▶ Your objective
Output the lines below from the one containing "yellow line: (93, 85) -> (79, 79), moved" through the end of the listing, inclusive, exactly as they appear, and nothing further.

▶ Supplied records

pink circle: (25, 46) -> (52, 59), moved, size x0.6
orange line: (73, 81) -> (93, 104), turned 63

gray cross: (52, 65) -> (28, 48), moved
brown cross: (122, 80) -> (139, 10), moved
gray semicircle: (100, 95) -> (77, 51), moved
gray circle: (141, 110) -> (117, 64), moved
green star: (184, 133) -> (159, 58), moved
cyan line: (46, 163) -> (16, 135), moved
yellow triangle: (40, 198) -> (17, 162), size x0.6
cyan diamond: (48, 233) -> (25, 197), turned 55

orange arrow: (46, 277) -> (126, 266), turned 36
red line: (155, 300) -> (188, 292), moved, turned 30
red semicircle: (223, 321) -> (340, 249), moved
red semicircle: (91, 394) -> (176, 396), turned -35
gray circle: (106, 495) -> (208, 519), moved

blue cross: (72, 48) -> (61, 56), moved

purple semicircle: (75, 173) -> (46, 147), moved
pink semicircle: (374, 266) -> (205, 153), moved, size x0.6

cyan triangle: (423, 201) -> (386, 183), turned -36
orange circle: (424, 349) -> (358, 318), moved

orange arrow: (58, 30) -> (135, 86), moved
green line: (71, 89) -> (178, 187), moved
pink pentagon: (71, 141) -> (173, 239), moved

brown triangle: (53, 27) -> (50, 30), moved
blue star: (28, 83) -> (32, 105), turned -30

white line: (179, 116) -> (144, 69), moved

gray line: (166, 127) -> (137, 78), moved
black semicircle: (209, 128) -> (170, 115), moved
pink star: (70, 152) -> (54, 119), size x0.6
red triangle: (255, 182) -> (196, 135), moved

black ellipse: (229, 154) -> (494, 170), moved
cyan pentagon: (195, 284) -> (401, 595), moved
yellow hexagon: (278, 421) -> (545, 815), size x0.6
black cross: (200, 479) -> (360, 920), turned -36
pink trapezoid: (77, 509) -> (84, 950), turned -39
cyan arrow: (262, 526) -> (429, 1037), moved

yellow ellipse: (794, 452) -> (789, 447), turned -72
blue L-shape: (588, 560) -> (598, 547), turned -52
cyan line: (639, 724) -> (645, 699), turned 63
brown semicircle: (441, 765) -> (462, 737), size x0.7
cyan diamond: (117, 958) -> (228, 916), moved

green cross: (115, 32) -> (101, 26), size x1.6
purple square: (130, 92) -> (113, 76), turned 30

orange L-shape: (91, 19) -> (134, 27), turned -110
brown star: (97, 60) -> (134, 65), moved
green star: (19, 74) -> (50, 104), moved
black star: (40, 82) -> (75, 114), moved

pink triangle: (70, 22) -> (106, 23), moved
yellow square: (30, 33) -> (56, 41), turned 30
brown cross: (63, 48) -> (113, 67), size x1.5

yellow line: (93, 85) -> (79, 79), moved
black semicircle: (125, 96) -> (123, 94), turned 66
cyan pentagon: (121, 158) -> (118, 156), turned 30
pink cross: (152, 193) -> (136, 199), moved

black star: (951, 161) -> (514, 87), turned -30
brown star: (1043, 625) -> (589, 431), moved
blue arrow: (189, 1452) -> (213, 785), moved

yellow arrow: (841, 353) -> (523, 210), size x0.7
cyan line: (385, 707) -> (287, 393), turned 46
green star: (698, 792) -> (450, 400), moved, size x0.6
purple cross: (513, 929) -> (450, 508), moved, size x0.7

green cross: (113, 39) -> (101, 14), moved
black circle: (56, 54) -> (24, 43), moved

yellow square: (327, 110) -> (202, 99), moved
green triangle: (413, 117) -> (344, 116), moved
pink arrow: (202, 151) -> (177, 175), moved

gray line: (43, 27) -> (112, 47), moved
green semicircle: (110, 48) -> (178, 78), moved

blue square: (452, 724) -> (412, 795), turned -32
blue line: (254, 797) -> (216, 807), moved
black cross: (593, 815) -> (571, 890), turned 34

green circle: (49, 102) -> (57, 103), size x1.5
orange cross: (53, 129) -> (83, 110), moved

▶ Solved problem
yellow line: (93, 85) -> (79, 79), moved
black semicircle: (125, 96) -> (123, 94), turned 66
cyan pentagon: (121, 158) -> (118, 156), turned 30
pink cross: (152, 193) -> (136, 199), moved

black star: (951, 161) -> (514, 87), turned -30
brown star: (1043, 625) -> (589, 431), moved
blue arrow: (189, 1452) -> (213, 785), moved

yellow arrow: (841, 353) -> (523, 210), size x0.7
cyan line: (385, 707) -> (287, 393), turned 46
green star: (698, 792) -> (450, 400), moved, size x0.6
purple cross: (513, 929) -> (450, 508), moved, size x0.7

green cross: (113, 39) -> (101, 14), moved
black circle: (56, 54) -> (24, 43), moved

yellow square: (327, 110) -> (202, 99), moved
green triangle: (413, 117) -> (344, 116), moved
pink arrow: (202, 151) -> (177, 175), moved

gray line: (43, 27) -> (112, 47), moved
green semicircle: (110, 48) -> (178, 78), moved

blue square: (452, 724) -> (412, 795), turned -32
blue line: (254, 797) -> (216, 807), moved
black cross: (593, 815) -> (571, 890), turned 34

green circle: (49, 102) -> (57, 103), size x1.5
orange cross: (53, 129) -> (83, 110), moved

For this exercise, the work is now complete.